→ **Required work**: Your answer should consist only of the lines below from the one with "camera: 120 degrees right, 10 degrees down" through the one with "camera: 15 degrees right, 5 degrees up", copied exactly.

Coordinate-based object records
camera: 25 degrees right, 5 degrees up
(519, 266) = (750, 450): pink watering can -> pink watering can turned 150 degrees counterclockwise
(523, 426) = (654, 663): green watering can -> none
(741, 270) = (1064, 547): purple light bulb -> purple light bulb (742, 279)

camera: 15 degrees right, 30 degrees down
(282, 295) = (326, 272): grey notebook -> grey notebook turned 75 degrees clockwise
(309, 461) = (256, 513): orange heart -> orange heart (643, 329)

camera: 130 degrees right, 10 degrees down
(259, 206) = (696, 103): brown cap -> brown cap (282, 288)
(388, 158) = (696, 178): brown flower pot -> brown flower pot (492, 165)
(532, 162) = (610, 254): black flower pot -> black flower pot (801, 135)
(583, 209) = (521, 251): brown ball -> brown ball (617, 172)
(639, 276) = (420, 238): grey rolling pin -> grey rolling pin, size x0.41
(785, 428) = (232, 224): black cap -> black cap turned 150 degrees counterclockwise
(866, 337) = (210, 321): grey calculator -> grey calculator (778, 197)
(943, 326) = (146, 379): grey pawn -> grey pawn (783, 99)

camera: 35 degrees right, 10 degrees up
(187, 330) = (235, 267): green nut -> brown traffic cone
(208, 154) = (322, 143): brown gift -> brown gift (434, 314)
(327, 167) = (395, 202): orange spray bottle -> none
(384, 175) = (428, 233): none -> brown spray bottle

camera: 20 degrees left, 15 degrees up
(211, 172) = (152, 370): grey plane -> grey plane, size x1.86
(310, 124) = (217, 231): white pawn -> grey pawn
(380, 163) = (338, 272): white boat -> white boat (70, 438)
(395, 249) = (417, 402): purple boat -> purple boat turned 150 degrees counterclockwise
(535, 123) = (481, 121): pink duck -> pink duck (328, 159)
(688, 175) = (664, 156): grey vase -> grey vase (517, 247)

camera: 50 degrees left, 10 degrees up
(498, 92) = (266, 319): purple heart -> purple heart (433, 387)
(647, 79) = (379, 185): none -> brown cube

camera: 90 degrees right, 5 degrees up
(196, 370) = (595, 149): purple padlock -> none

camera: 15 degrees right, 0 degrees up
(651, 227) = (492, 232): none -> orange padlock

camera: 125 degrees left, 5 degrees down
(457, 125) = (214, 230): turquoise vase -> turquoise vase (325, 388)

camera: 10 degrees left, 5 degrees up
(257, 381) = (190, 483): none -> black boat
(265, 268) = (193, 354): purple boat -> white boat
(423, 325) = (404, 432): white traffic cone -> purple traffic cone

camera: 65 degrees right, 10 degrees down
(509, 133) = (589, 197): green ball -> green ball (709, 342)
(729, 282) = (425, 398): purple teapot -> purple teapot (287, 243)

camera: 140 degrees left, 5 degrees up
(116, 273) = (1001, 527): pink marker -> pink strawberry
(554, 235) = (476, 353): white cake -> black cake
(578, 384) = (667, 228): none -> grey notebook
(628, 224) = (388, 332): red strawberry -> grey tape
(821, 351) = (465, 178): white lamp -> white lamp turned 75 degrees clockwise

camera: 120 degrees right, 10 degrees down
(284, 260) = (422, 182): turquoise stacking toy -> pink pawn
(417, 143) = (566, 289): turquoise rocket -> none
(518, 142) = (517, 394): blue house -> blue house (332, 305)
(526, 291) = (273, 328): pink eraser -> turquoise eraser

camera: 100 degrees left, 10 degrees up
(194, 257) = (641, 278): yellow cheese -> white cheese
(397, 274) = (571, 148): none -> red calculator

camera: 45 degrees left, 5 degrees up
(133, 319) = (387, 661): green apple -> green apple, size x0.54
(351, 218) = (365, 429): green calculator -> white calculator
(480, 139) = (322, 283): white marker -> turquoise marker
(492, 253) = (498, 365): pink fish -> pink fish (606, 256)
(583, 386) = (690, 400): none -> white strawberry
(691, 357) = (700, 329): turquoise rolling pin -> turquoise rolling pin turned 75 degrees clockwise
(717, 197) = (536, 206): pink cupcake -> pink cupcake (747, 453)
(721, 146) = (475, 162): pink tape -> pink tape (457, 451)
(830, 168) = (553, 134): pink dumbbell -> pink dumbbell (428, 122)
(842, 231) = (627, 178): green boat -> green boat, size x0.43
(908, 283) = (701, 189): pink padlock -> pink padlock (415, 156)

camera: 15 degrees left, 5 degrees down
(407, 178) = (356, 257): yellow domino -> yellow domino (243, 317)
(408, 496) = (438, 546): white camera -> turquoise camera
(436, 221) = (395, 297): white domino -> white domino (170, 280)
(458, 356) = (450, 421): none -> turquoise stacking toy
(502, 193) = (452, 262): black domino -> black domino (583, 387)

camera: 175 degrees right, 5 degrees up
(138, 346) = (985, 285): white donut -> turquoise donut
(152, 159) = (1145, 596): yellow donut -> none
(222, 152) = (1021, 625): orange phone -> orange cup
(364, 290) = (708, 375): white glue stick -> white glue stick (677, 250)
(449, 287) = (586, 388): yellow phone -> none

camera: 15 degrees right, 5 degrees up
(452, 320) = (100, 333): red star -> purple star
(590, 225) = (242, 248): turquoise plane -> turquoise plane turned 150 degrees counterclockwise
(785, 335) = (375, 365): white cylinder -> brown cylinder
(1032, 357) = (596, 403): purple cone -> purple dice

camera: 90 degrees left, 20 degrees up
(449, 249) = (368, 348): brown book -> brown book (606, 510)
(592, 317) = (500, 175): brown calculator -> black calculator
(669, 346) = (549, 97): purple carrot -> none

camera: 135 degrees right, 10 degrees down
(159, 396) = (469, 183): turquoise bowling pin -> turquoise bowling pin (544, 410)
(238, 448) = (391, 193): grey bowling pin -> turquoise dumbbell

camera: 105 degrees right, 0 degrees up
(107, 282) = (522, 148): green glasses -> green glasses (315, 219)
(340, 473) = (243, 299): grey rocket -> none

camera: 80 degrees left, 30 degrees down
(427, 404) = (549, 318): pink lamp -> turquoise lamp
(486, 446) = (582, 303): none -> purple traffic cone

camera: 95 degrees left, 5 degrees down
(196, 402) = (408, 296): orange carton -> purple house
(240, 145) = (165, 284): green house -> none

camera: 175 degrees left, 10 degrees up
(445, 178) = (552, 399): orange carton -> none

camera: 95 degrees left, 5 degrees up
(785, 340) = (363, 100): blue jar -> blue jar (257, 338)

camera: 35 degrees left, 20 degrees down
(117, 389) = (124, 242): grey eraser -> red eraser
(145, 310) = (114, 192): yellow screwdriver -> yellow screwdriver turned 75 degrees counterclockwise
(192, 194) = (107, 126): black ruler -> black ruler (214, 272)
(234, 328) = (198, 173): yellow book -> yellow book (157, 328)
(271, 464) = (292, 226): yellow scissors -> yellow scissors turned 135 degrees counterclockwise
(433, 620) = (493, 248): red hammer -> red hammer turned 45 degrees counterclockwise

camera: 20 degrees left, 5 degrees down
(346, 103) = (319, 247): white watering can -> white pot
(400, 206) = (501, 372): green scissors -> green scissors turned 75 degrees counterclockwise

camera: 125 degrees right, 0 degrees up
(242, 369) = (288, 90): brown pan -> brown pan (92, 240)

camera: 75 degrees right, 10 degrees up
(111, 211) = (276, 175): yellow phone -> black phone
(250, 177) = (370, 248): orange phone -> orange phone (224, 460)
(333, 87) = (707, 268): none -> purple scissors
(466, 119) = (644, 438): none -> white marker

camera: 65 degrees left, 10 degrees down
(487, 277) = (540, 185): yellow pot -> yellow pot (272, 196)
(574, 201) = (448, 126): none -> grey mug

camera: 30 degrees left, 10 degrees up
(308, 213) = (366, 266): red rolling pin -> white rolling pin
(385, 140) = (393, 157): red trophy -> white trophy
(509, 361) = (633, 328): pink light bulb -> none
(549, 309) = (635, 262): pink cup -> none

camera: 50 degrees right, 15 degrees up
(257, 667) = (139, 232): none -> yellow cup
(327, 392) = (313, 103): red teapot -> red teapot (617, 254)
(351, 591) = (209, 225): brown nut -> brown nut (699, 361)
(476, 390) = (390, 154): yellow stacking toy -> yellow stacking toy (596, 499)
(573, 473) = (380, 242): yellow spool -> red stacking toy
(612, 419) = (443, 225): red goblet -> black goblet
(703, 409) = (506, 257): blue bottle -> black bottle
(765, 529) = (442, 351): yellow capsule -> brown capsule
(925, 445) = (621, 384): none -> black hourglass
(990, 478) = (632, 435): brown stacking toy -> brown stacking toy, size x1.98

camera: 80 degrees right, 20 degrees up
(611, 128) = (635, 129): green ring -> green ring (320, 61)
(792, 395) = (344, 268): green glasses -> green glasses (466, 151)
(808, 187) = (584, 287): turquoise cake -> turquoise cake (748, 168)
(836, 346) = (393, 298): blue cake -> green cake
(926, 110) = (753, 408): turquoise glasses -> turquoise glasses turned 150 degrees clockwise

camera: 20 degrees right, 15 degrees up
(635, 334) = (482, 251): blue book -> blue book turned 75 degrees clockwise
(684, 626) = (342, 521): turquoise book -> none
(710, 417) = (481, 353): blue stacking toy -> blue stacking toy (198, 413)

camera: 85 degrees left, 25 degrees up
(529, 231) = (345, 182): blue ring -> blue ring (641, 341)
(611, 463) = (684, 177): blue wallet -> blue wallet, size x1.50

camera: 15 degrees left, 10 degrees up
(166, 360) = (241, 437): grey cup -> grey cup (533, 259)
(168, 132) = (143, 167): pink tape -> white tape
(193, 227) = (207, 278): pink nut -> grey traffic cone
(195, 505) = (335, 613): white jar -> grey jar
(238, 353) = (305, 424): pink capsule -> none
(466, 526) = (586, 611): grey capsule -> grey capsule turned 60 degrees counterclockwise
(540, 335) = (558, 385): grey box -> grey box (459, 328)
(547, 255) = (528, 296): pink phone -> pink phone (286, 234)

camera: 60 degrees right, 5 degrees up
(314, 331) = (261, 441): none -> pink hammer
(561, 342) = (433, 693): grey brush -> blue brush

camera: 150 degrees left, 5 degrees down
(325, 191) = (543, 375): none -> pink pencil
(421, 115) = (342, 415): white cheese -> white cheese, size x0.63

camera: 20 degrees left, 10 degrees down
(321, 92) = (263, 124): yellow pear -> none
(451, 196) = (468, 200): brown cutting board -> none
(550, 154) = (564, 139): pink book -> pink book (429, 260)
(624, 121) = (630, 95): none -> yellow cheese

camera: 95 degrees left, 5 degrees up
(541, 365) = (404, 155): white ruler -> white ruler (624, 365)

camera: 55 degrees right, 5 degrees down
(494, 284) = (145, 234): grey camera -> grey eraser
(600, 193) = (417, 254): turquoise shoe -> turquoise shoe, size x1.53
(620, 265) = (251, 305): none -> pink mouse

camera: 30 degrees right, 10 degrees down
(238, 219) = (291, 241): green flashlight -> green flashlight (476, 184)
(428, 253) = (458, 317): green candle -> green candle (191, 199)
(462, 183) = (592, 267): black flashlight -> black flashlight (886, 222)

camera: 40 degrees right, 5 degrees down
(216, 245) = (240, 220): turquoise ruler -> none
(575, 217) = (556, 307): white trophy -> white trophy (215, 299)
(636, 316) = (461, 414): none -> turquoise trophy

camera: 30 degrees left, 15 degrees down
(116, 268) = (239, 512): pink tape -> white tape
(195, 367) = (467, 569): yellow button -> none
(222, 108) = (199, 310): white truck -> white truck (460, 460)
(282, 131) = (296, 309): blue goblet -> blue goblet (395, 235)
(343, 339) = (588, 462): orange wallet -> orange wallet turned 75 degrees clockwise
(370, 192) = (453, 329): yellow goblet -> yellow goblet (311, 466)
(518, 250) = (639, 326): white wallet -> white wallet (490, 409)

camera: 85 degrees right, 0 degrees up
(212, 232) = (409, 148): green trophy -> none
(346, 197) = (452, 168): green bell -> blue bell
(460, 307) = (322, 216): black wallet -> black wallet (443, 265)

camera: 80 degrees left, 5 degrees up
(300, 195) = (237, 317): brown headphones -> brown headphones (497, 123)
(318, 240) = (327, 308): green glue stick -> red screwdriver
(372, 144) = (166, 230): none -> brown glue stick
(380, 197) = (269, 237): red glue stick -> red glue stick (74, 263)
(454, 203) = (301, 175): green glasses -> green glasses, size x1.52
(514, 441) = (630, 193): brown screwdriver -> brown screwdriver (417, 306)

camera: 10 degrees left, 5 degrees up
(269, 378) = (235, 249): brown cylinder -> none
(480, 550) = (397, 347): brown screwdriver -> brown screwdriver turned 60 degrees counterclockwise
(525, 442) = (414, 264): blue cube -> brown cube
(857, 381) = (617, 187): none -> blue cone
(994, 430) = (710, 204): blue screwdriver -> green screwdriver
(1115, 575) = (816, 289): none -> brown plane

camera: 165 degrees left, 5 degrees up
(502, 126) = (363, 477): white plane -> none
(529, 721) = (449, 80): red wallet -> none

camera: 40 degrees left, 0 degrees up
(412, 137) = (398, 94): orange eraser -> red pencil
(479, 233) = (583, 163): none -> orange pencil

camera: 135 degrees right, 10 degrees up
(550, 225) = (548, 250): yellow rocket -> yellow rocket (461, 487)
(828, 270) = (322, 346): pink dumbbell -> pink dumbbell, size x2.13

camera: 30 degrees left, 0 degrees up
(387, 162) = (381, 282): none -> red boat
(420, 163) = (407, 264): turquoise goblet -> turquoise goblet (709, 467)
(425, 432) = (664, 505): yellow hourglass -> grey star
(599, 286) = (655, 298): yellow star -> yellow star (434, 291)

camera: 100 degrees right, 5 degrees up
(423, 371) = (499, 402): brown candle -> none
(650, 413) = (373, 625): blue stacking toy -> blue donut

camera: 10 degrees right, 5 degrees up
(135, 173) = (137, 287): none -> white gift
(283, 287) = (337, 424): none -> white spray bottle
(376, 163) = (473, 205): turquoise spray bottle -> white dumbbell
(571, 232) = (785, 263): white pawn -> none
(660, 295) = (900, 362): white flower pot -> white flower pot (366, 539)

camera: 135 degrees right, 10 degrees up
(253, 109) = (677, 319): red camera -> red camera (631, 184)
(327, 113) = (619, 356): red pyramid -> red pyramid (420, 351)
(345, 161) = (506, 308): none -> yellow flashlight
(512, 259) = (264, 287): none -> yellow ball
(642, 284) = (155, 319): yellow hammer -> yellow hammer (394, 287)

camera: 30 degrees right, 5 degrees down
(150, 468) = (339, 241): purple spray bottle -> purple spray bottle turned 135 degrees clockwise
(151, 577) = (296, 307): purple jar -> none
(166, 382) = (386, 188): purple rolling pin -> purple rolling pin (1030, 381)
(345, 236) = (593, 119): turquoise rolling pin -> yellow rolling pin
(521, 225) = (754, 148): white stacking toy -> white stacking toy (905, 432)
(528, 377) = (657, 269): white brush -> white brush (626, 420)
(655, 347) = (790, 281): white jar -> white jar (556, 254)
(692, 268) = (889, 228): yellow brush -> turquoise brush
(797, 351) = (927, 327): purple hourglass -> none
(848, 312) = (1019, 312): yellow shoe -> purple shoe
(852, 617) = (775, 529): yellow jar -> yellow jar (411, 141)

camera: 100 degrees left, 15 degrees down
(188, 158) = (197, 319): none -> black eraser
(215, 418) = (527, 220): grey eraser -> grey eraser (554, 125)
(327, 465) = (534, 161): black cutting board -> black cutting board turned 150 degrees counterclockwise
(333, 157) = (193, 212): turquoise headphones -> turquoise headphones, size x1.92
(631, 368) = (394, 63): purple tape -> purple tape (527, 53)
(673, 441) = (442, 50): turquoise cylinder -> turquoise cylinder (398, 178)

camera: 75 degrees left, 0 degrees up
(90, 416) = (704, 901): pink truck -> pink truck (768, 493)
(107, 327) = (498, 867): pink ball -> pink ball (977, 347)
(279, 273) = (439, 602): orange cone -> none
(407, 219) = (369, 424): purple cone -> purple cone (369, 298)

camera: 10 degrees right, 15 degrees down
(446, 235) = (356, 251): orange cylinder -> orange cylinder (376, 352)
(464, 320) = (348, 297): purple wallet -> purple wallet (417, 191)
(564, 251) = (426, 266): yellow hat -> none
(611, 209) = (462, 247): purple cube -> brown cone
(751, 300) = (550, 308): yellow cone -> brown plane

→ **Answer box**:
camera: 120 degrees right, 10 degrees down
(284, 260) = (422, 182): turquoise stacking toy -> pink pawn
(417, 143) = (566, 289): turquoise rocket -> none
(518, 142) = (517, 394): blue house -> blue house (332, 305)
(526, 291) = (273, 328): pink eraser -> turquoise eraser

camera: 100 degrees left, 10 degrees up
(194, 257) = (641, 278): yellow cheese -> white cheese
(397, 274) = (571, 148): none -> red calculator

camera: 45 degrees left, 5 degrees up
(133, 319) = (387, 661): green apple -> green apple, size x0.54
(351, 218) = (365, 429): green calculator -> white calculator
(480, 139) = (322, 283): white marker -> turquoise marker
(492, 253) = (498, 365): pink fish -> pink fish (606, 256)
(583, 386) = (690, 400): none -> white strawberry
(691, 357) = (700, 329): turquoise rolling pin -> turquoise rolling pin turned 75 degrees clockwise
(717, 197) = (536, 206): pink cupcake -> pink cupcake (747, 453)
(721, 146) = (475, 162): pink tape -> pink tape (457, 451)
(830, 168) = (553, 134): pink dumbbell -> pink dumbbell (428, 122)
(842, 231) = (627, 178): green boat -> green boat, size x0.43
(908, 283) = (701, 189): pink padlock -> pink padlock (415, 156)

camera: 15 degrees left, 5 degrees down
(407, 178) = (356, 257): yellow domino -> yellow domino (243, 317)
(408, 496) = (438, 546): white camera -> turquoise camera
(436, 221) = (395, 297): white domino -> white domino (170, 280)
(458, 356) = (450, 421): none -> turquoise stacking toy
(502, 193) = (452, 262): black domino -> black domino (583, 387)

camera: 175 degrees right, 5 degrees up
(138, 346) = (985, 285): white donut -> turquoise donut
(152, 159) = (1145, 596): yellow donut -> none
(222, 152) = (1021, 625): orange phone -> orange cup
(364, 290) = (708, 375): white glue stick -> white glue stick (677, 250)
(449, 287) = (586, 388): yellow phone -> none

camera: 15 degrees right, 5 degrees up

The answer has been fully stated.